__Description of the task__: Restate the records below word for word, leaving nothing out.

== Segment start ==

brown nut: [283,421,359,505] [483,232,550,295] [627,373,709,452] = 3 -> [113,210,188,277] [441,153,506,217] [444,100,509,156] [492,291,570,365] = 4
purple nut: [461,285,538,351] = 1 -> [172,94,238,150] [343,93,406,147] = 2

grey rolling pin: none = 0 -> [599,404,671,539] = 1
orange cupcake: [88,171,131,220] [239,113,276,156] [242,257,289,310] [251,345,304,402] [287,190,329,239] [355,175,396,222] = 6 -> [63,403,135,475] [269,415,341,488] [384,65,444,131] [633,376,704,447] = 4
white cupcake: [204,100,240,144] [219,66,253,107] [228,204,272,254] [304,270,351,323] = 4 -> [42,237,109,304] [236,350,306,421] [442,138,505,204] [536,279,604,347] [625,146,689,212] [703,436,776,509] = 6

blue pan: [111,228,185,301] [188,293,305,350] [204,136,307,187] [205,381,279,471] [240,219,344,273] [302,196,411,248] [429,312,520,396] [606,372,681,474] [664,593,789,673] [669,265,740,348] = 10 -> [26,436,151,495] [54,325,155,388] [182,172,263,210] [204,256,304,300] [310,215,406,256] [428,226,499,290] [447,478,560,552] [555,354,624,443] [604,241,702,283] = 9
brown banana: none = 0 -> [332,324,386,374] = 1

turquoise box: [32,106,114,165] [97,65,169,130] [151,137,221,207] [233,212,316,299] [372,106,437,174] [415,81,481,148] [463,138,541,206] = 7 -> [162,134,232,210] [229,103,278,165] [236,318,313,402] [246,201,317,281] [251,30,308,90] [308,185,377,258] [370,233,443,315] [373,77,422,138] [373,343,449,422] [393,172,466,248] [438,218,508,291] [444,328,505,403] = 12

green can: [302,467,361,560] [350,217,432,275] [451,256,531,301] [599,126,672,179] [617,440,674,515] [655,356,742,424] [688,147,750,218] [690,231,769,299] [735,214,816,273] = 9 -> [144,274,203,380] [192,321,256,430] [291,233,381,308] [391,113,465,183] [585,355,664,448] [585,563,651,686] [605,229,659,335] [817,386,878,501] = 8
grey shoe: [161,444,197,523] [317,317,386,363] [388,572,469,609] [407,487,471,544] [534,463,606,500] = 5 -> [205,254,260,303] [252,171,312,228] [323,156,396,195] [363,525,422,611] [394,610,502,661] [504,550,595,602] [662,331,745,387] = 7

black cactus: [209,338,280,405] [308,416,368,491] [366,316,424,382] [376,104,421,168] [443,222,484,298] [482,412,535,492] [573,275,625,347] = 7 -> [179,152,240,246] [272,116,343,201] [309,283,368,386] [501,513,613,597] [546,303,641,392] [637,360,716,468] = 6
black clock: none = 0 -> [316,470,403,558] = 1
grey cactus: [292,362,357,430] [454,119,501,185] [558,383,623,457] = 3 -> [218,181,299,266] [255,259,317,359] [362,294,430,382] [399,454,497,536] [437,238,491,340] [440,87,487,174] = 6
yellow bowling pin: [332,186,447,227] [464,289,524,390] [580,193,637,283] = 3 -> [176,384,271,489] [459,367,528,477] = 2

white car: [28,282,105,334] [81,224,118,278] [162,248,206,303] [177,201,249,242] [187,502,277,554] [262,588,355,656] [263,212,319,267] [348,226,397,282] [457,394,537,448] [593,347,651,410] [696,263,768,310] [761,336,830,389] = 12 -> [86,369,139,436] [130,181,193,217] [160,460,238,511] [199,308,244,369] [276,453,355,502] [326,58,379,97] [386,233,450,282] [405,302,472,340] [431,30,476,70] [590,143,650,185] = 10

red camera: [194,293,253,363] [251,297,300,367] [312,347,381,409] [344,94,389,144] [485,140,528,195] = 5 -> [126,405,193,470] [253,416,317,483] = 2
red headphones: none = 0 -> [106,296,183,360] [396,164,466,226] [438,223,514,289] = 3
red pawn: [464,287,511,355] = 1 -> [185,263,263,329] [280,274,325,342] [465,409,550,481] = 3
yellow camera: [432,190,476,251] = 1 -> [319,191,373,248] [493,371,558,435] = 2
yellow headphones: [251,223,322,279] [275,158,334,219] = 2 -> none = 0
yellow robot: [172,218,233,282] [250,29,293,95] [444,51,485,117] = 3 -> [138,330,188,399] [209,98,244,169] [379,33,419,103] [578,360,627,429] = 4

== Segment end ==

__Written solution__:
brown nut: [283,421,359,505] [483,232,550,295] [627,373,709,452] = 3 -> [113,210,188,277] [441,153,506,217] [444,100,509,156] [492,291,570,365] = 4
purple nut: [461,285,538,351] = 1 -> [172,94,238,150] [343,93,406,147] = 2

grey rolling pin: none = 0 -> [599,404,671,539] = 1
orange cupcake: [88,171,131,220] [239,113,276,156] [242,257,289,310] [251,345,304,402] [287,190,329,239] [355,175,396,222] = 6 -> [63,403,135,475] [269,415,341,488] [384,65,444,131] [633,376,704,447] = 4
white cupcake: [204,100,240,144] [219,66,253,107] [228,204,272,254] [304,270,351,323] = 4 -> [42,237,109,304] [236,350,306,421] [442,138,505,204] [536,279,604,347] [625,146,689,212] [703,436,776,509] = 6

blue pan: [111,228,185,301] [188,293,305,350] [204,136,307,187] [205,381,279,471] [240,219,344,273] [302,196,411,248] [429,312,520,396] [606,372,681,474] [664,593,789,673] [669,265,740,348] = 10 -> [26,436,151,495] [54,325,155,388] [182,172,263,210] [204,256,304,300] [310,215,406,256] [428,226,499,290] [447,478,560,552] [555,354,624,443] [604,241,702,283] = 9
brown banana: none = 0 -> [332,324,386,374] = 1

turquoise box: [32,106,114,165] [97,65,169,130] [151,137,221,207] [233,212,316,299] [372,106,437,174] [415,81,481,148] [463,138,541,206] = 7 -> [162,134,232,210] [229,103,278,165] [236,318,313,402] [246,201,317,281] [251,30,308,90] [308,185,377,258] [370,233,443,315] [373,77,422,138] [373,343,449,422] [393,172,466,248] [438,218,508,291] [444,328,505,403] = 12

green can: [302,467,361,560] [350,217,432,275] [451,256,531,301] [599,126,672,179] [617,440,674,515] [655,356,742,424] [688,147,750,218] [690,231,769,299] [735,214,816,273] = 9 -> [144,274,203,380] [192,321,256,430] [291,233,381,308] [391,113,465,183] [585,355,664,448] [585,563,651,686] [605,229,659,335] [817,386,878,501] = 8
grey shoe: [161,444,197,523] [317,317,386,363] [388,572,469,609] [407,487,471,544] [534,463,606,500] = 5 -> [205,254,260,303] [252,171,312,228] [323,156,396,195] [363,525,422,611] [394,610,502,661] [504,550,595,602] [662,331,745,387] = 7

black cactus: [209,338,280,405] [308,416,368,491] [366,316,424,382] [376,104,421,168] [443,222,484,298] [482,412,535,492] [573,275,625,347] = 7 -> [179,152,240,246] [272,116,343,201] [309,283,368,386] [501,513,613,597] [546,303,641,392] [637,360,716,468] = 6
black clock: none = 0 -> [316,470,403,558] = 1
grey cactus: [292,362,357,430] [454,119,501,185] [558,383,623,457] = 3 -> [218,181,299,266] [255,259,317,359] [362,294,430,382] [399,454,497,536] [437,238,491,340] [440,87,487,174] = 6
yellow bowling pin: [332,186,447,227] [464,289,524,390] [580,193,637,283] = 3 -> [176,384,271,489] [459,367,528,477] = 2

white car: [28,282,105,334] [81,224,118,278] [162,248,206,303] [177,201,249,242] [187,502,277,554] [262,588,355,656] [263,212,319,267] [348,226,397,282] [457,394,537,448] [593,347,651,410] [696,263,768,310] [761,336,830,389] = 12 -> [86,369,139,436] [130,181,193,217] [160,460,238,511] [199,308,244,369] [276,453,355,502] [326,58,379,97] [386,233,450,282] [405,302,472,340] [431,30,476,70] [590,143,650,185] = 10

red camera: [194,293,253,363] [251,297,300,367] [312,347,381,409] [344,94,389,144] [485,140,528,195] = 5 -> [126,405,193,470] [253,416,317,483] = 2
red headphones: none = 0 -> [106,296,183,360] [396,164,466,226] [438,223,514,289] = 3
red pawn: [464,287,511,355] = 1 -> [185,263,263,329] [280,274,325,342] [465,409,550,481] = 3
yellow camera: [432,190,476,251] = 1 -> [319,191,373,248] [493,371,558,435] = 2
yellow headphones: [251,223,322,279] [275,158,334,219] = 2 -> none = 0
yellow robot: [172,218,233,282] [250,29,293,95] [444,51,485,117] = 3 -> [138,330,188,399] [209,98,244,169] [379,33,419,103] [578,360,627,429] = 4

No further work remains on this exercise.